SUPPLIED INFORMATION
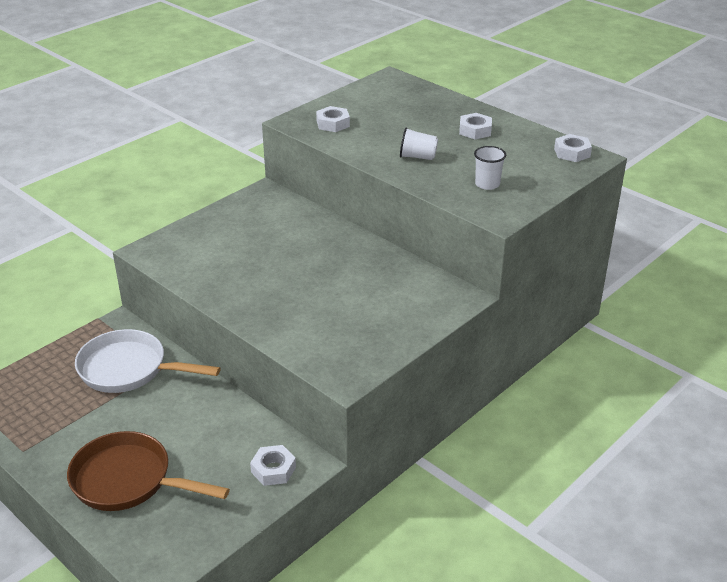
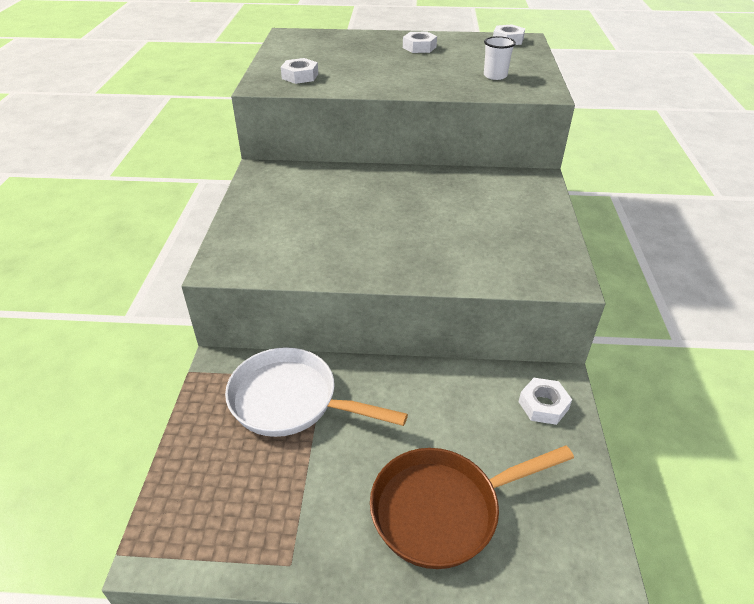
camera: 40 degrees left, 5 degrees up
(129, 369) = (291, 401): white pan -> white pan turned 45 degrees clockwise
(417, 157) = (412, 76): white cup -> none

HOW TO COMPLETE THIS TASK
Restate all of the material above word for word. Pictures do not belong in it.

TASK RESULT
camera: 40 degrees left, 5 degrees up
(129, 369) = (291, 401): white pan -> white pan turned 45 degrees clockwise
(417, 157) = (412, 76): white cup -> none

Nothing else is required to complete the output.